- Data supplied
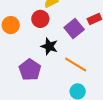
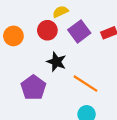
purple square: (74, 29) -> (79, 31), moved

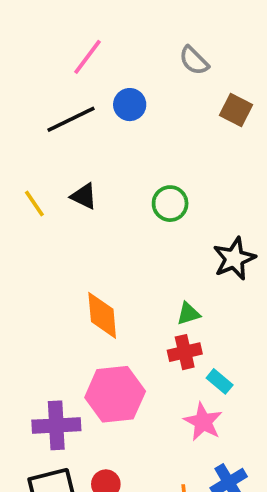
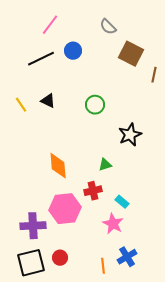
brown square: (236, 110) -> (131, 54), size x1.4
red cross: (185, 352) -> (93, 191), moved

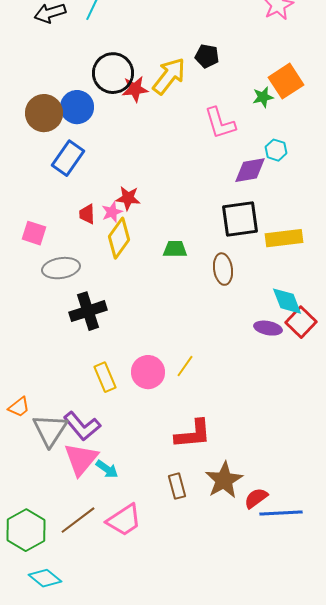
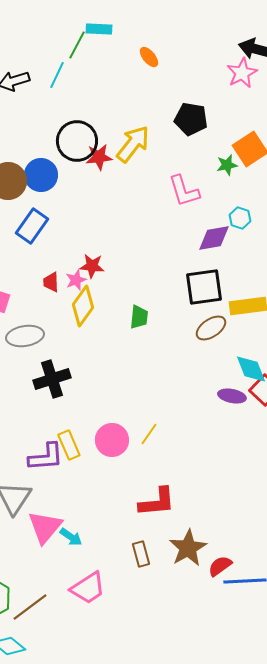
black pentagon: (207, 56) -> (191, 119), moved, size x1.4
green trapezoid: (175, 249) -> (139, 317), turned 95
brown ellipse: (223, 269) -> (211, 328), moved, turned 64
purple L-shape: (82, 426) -> (46, 457), moved, turned -54
brown line: (78, 520) -> (30, 607), moved

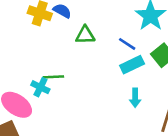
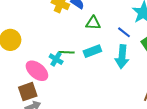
cyan rectangle: (132, 65) -> (92, 51), moved
cyan arrow: (135, 98) -> (122, 57), moved, size x1.6

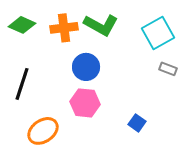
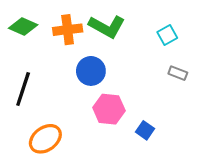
cyan square: (158, 33) -> (167, 35), size x0.6
pink hexagon: (85, 103) -> (109, 109), moved

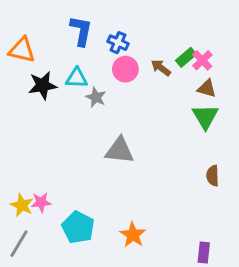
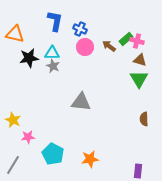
pink cross: (202, 60) -> (137, 41), turned -32
gray star: (96, 97) -> (53, 66), moved
yellow star: (22, 205) -> (13, 120), moved
orange star: (133, 235) -> (90, 159), turned 30

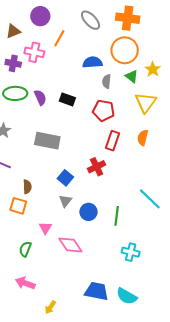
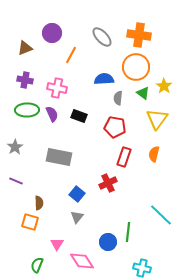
pink cross: (34, 52) -> (57, 88), moved
blue circle: (88, 212) -> (108, 242), moved

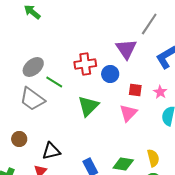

- What this task involves
Leaving out every picture, transcribe exactly the lines from the line that contains "gray star: (96, 97) -> (53, 66), moved" through the final line of the entries above.

- Your response
gray star: (96, 97) -> (53, 66), moved
yellow star: (22, 205) -> (13, 120), moved
orange star: (133, 235) -> (90, 159), turned 30

pink cross: (34, 52) -> (57, 88), moved
blue circle: (88, 212) -> (108, 242), moved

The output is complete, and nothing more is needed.